■ **WORK TO COMPLETE**:
Could you reproduce the line where "blue teapot: 2 -> 4" occurs and all lines after it in the listing below, through the final one, without changing anything?

(Beginning of PROVIDED RECORDS)

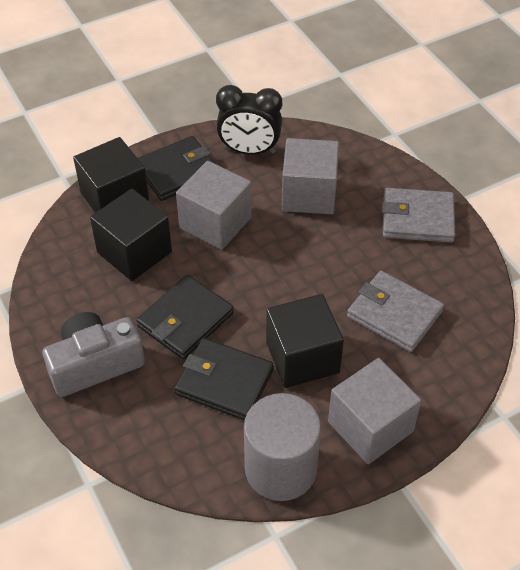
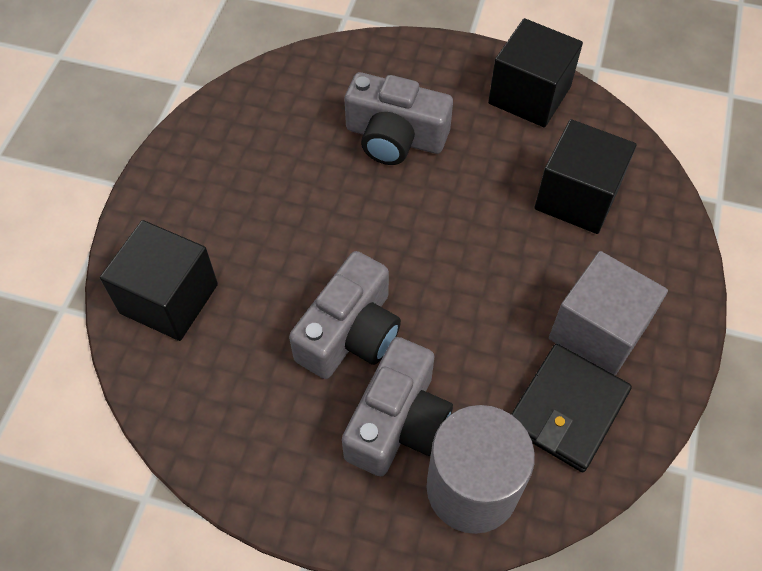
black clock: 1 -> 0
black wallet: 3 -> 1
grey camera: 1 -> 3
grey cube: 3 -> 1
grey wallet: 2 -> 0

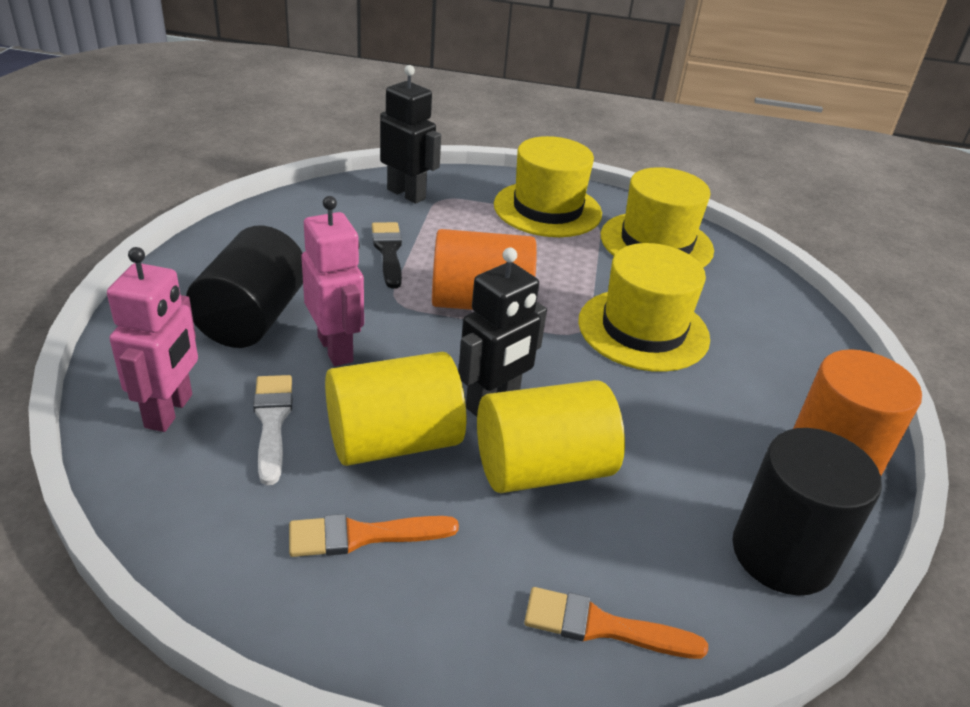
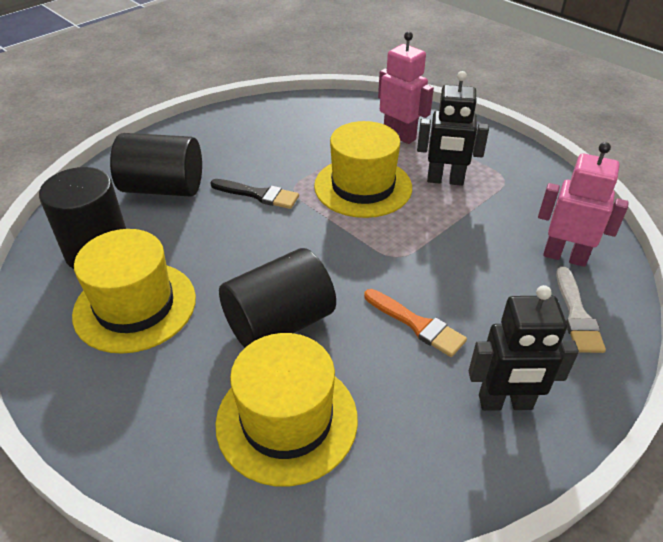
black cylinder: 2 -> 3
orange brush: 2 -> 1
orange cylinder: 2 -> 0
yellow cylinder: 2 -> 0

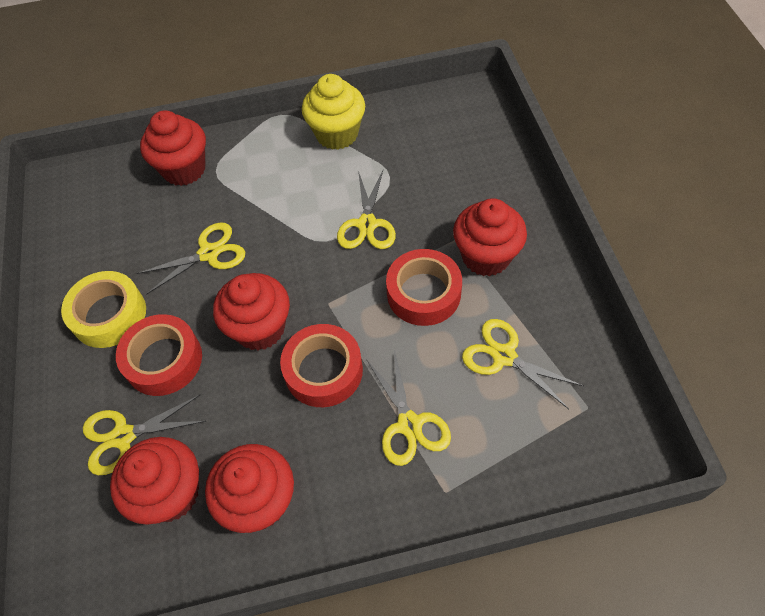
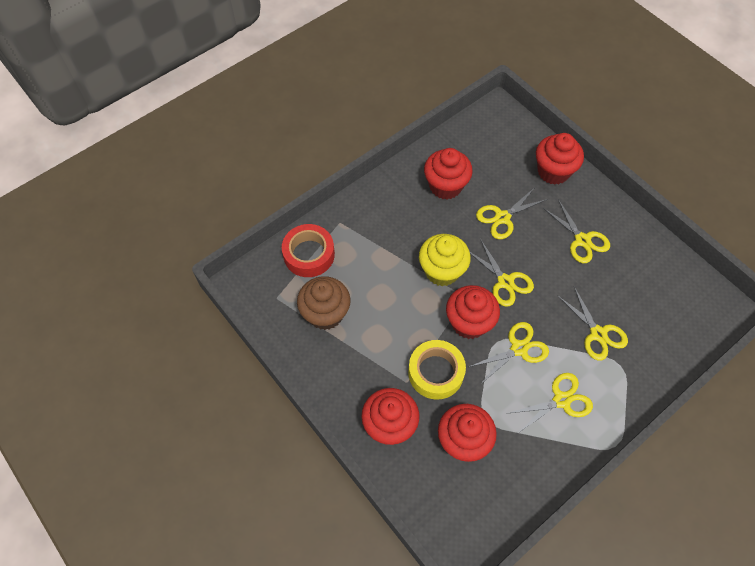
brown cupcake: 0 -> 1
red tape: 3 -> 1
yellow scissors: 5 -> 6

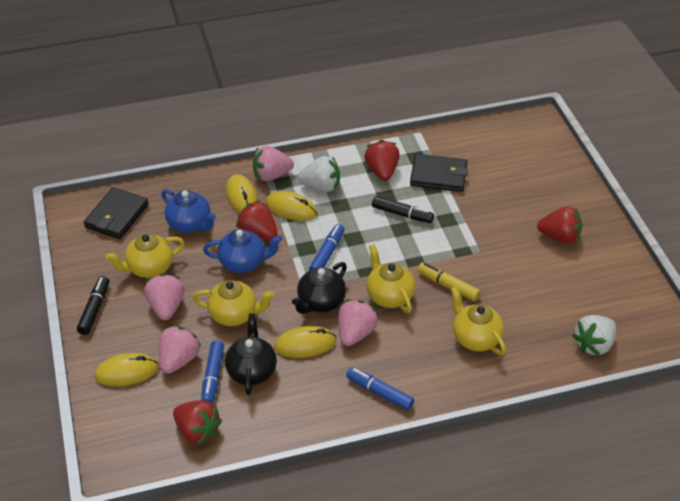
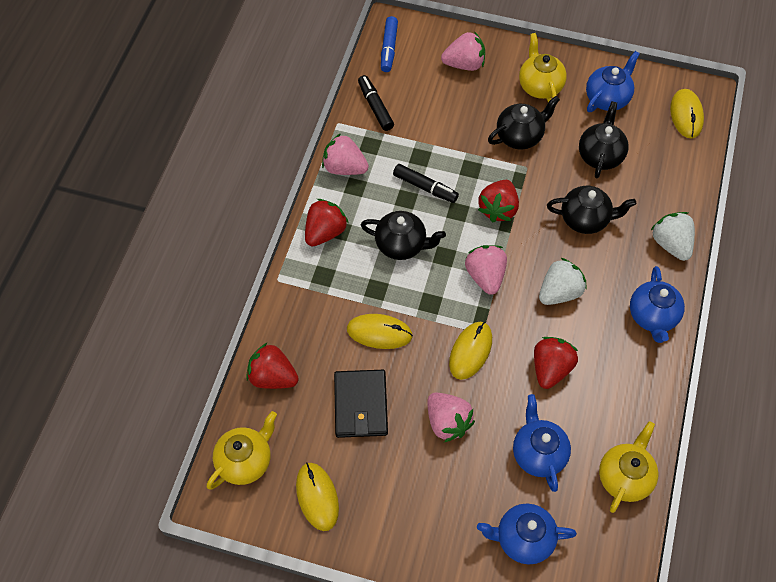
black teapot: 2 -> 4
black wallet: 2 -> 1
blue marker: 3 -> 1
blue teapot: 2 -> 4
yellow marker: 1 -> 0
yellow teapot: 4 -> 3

(End of PROVIDED RECORDS)

■ **WORKED SOLUTION**:
blue teapot: 2 -> 4
yellow marker: 1 -> 0
yellow teapot: 4 -> 3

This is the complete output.